→ Extracted information:
──────────────────────────────

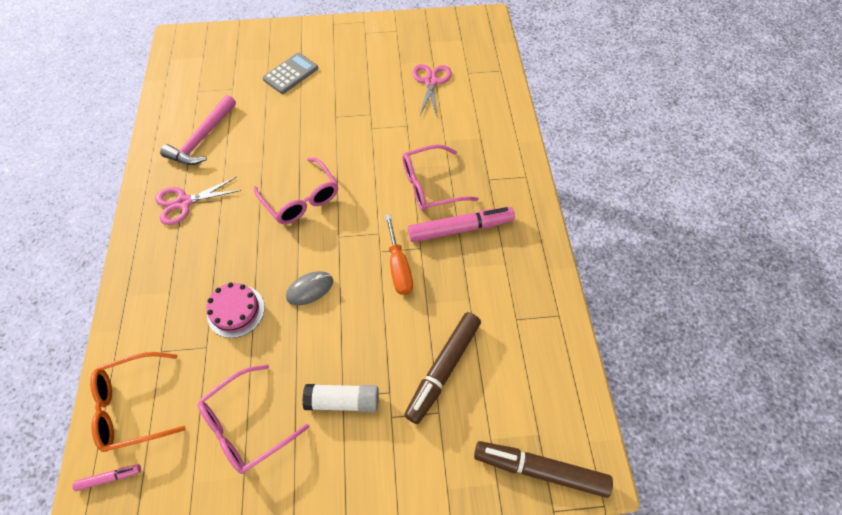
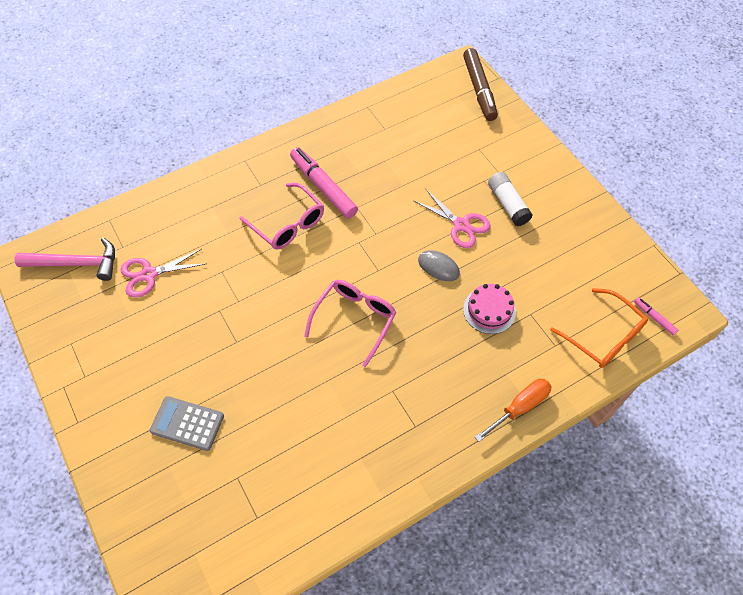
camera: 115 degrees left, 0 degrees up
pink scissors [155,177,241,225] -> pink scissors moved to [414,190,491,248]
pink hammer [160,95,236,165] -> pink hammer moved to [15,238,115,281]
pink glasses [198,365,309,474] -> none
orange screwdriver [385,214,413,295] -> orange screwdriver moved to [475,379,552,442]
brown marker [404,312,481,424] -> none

──────────────────────────────

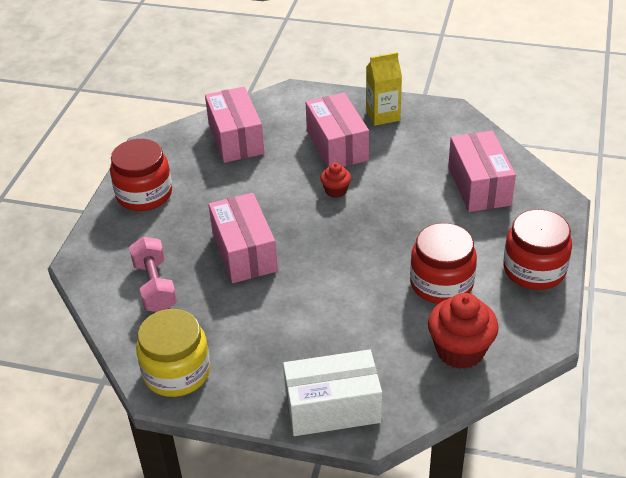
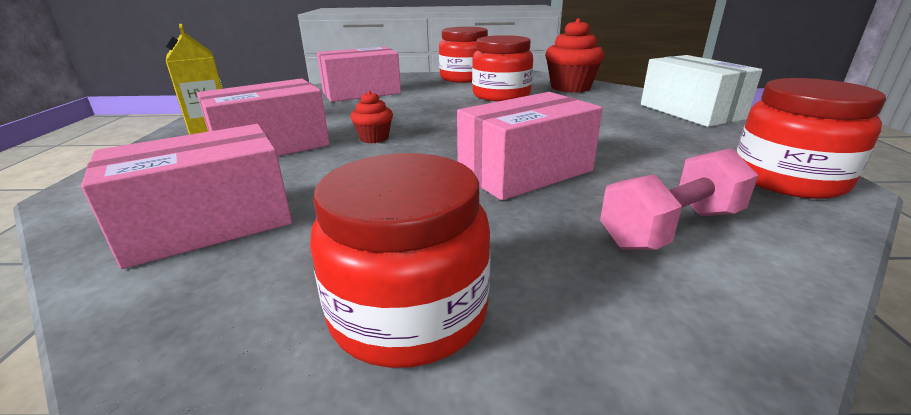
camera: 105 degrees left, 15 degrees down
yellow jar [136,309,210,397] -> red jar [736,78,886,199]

──────────────────────────────

→ Task description: Repeat word for word the lines above that run from the line containing "camera: 115 degrees left, 0 degrees up" through the line containing "brown marker [404,312,481,424] -> none", both ends included, and nothing else.

→ Task response:
camera: 115 degrees left, 0 degrees up
pink scissors [155,177,241,225] -> pink scissors moved to [414,190,491,248]
pink hammer [160,95,236,165] -> pink hammer moved to [15,238,115,281]
pink glasses [198,365,309,474] -> none
orange screwdriver [385,214,413,295] -> orange screwdriver moved to [475,379,552,442]
brown marker [404,312,481,424] -> none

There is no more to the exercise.